====== Entries supplied ======

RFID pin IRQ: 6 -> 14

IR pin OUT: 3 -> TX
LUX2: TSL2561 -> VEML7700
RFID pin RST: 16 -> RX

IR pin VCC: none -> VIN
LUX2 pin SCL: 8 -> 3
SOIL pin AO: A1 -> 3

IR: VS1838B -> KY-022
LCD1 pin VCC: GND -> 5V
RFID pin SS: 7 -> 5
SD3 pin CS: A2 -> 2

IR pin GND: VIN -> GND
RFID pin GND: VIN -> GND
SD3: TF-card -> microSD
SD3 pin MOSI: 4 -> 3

======
====== Entries supplied ======

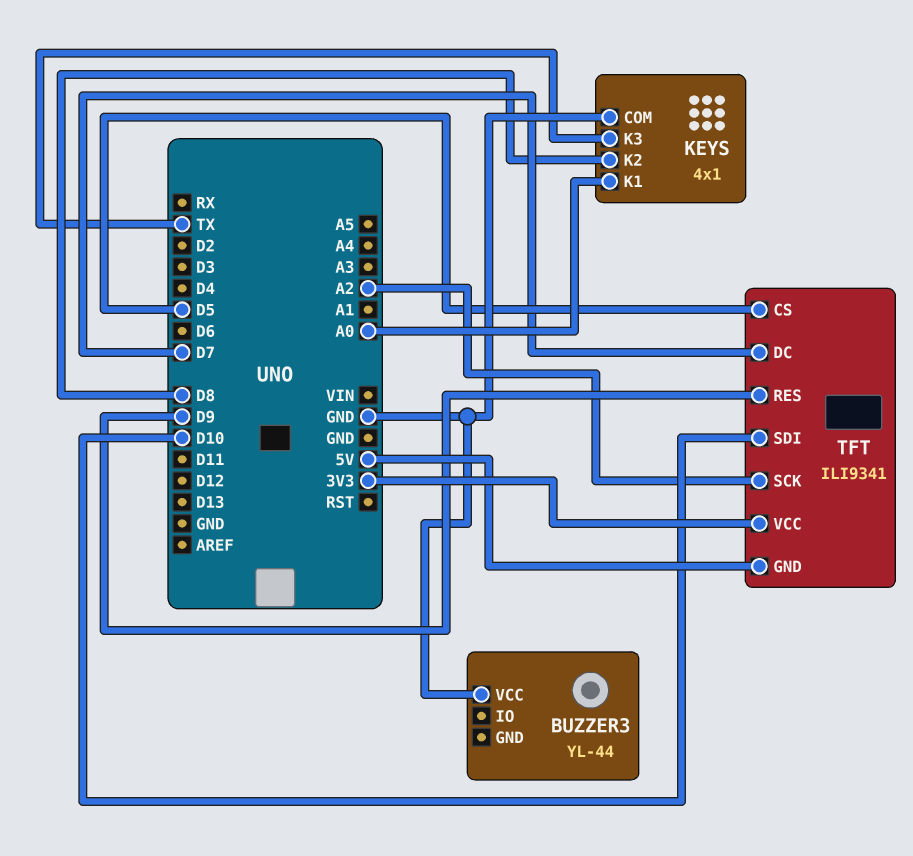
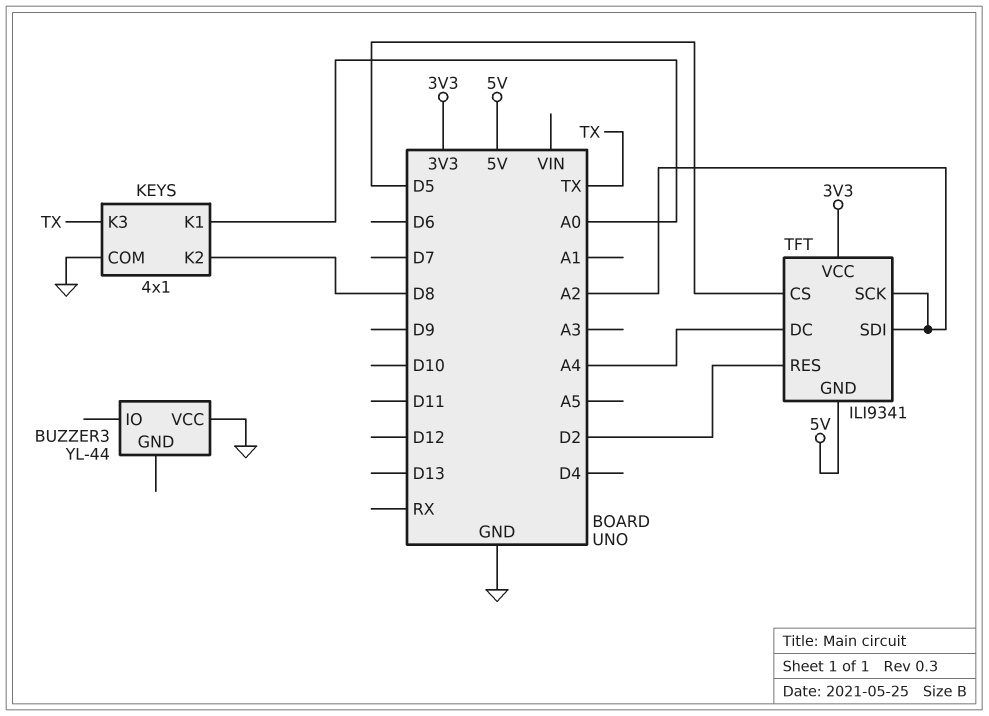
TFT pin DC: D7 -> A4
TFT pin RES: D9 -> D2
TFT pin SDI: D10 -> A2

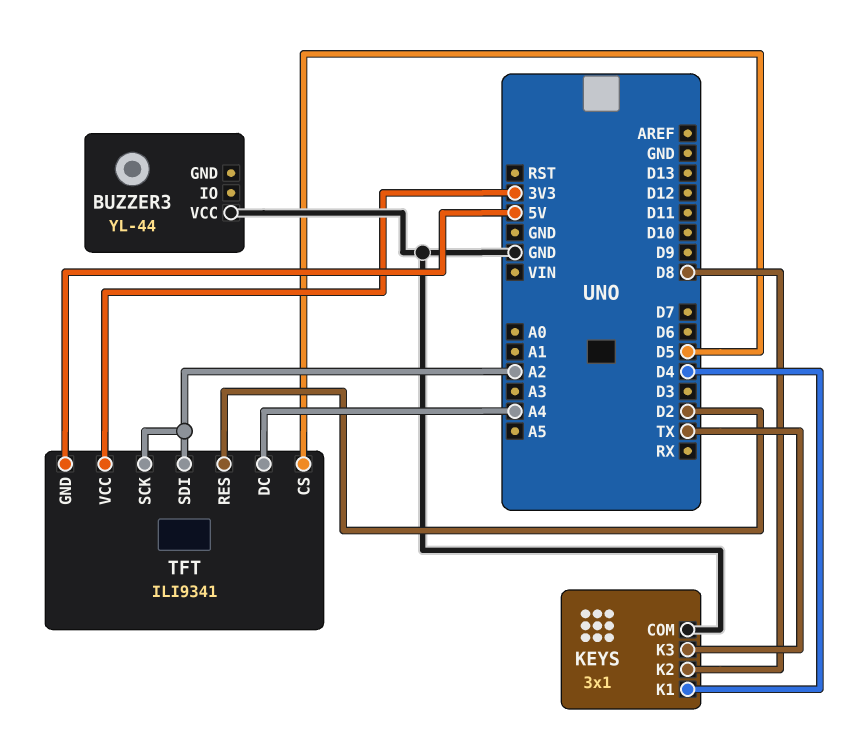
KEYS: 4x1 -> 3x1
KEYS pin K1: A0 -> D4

======
====== Entries supplied ======

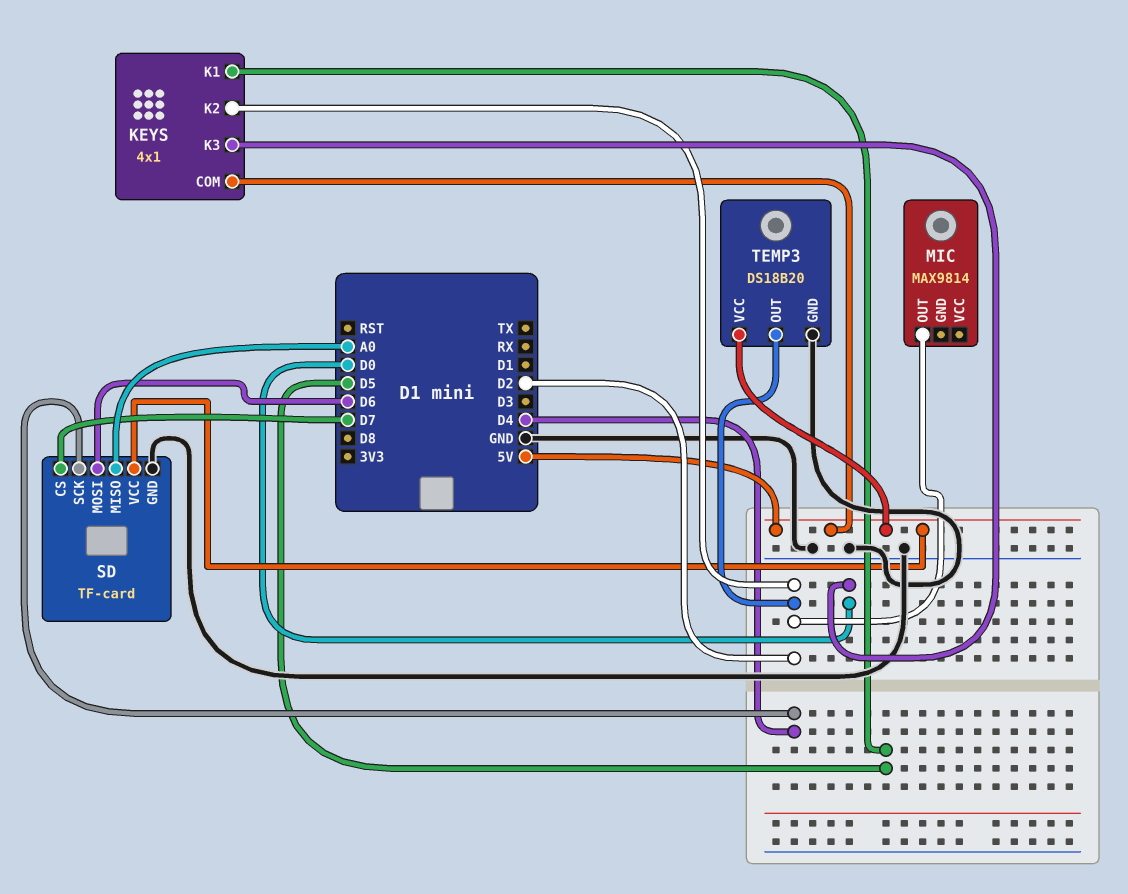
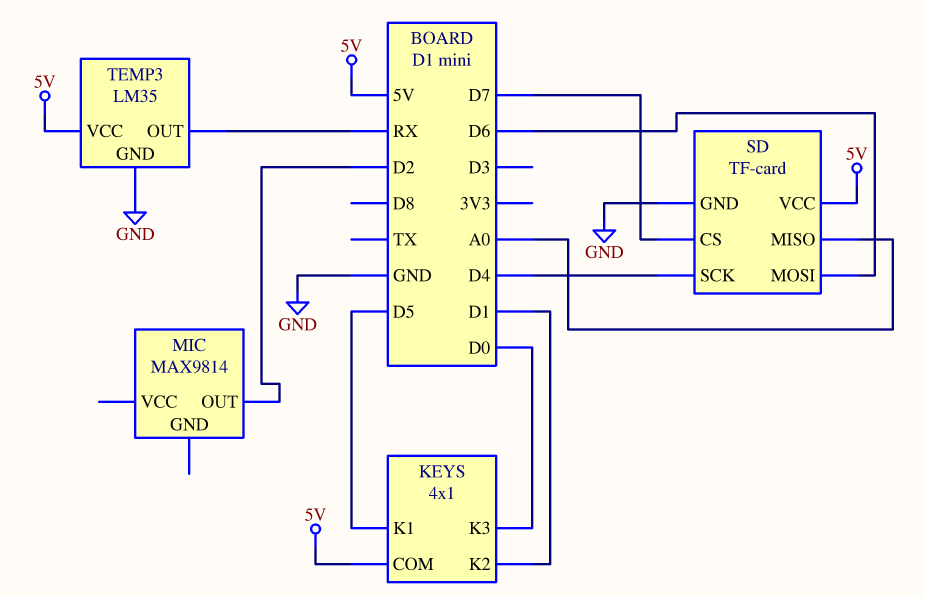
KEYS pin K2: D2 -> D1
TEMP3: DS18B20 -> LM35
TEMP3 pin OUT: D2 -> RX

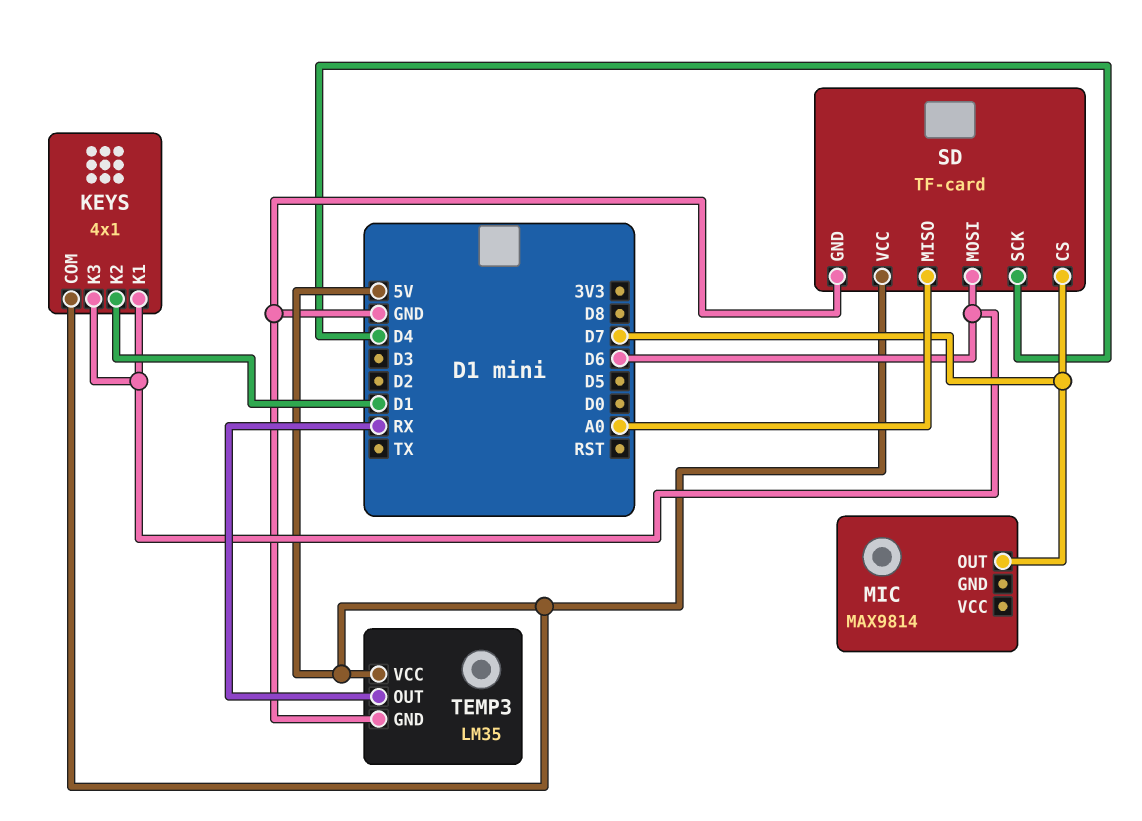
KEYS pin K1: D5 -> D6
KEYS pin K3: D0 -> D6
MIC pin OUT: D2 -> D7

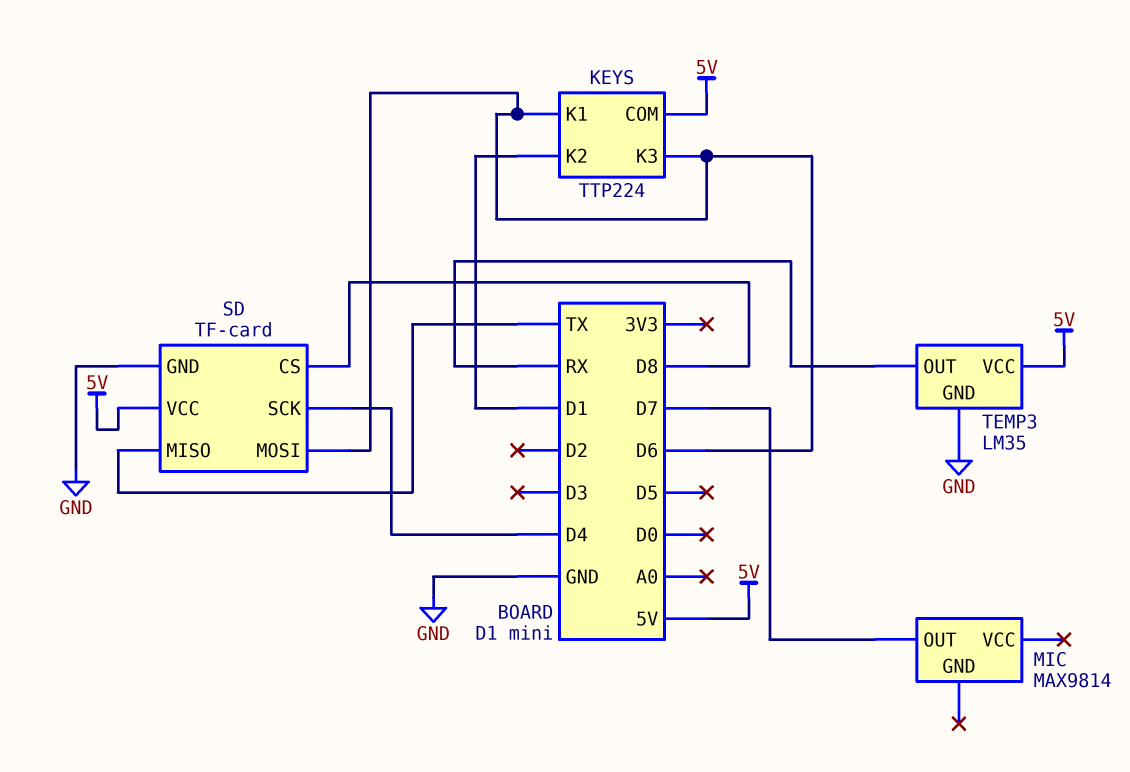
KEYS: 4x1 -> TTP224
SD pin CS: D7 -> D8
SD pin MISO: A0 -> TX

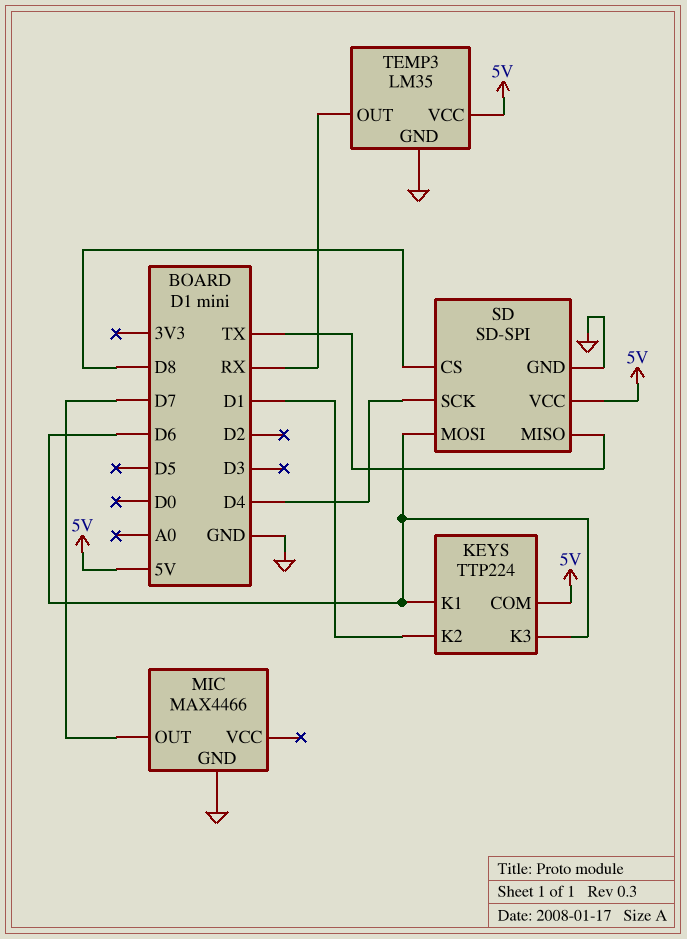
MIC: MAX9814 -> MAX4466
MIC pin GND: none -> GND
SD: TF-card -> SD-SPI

======

● **Problem to work on**
Search the entries above for the word "KEYS" and copy each line where it appears.

● **Solution to the problem**
KEYS: 4x1 -> 3x1
KEYS pin K1: A0 -> D4
KEYS pin K2: D2 -> D1
KEYS pin K1: D5 -> D6
KEYS pin K3: D0 -> D6
KEYS: 4x1 -> TTP224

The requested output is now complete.